Stored data entries:
+-------+

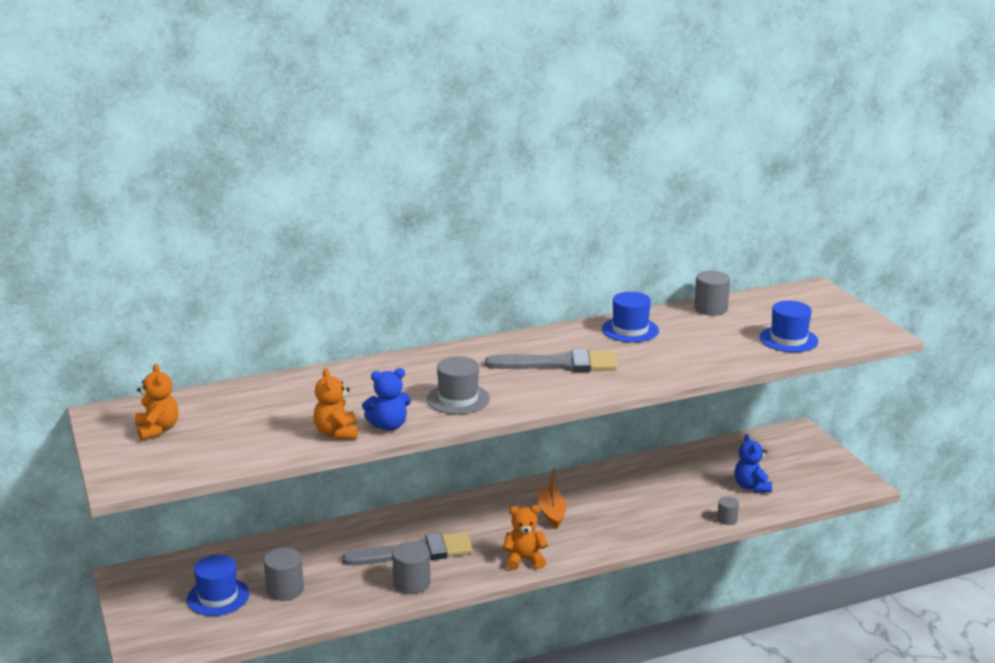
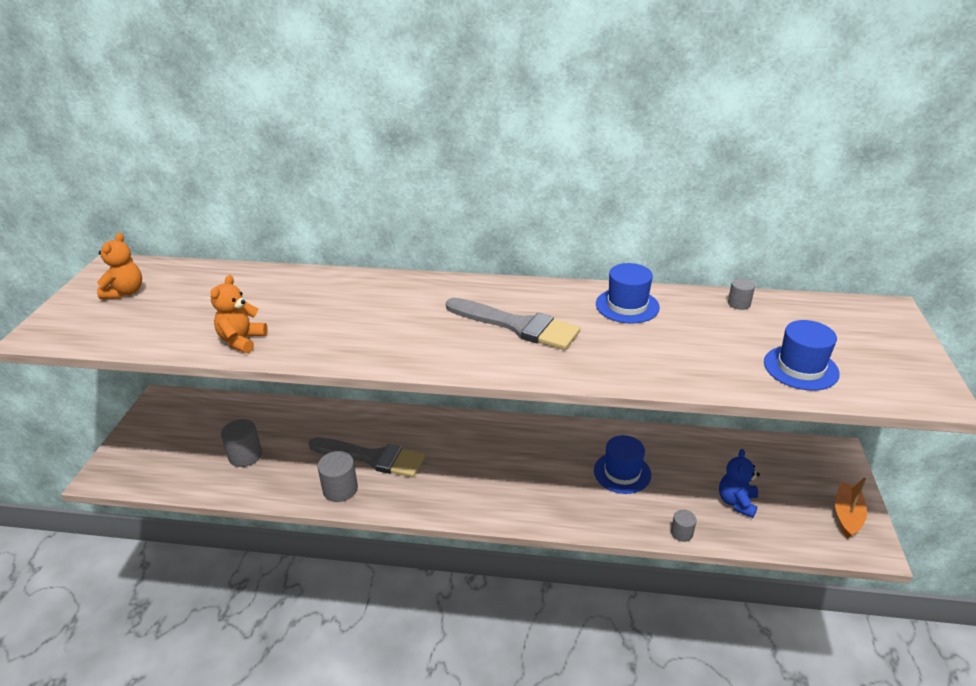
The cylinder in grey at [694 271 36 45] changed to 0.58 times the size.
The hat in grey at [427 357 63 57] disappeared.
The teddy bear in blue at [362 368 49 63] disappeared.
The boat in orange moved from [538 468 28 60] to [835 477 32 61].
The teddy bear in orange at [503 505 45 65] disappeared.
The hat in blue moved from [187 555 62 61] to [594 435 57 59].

+-------+

> **TASK DESCRIPTION**
Omit the pictures, then set down all the remaining data exactly as given.

> **ANSWER SPACE**
The cylinder in grey at [694 271 36 45] changed to 0.58 times the size.
The hat in grey at [427 357 63 57] disappeared.
The teddy bear in blue at [362 368 49 63] disappeared.
The boat in orange moved from [538 468 28 60] to [835 477 32 61].
The teddy bear in orange at [503 505 45 65] disappeared.
The hat in blue moved from [187 555 62 61] to [594 435 57 59].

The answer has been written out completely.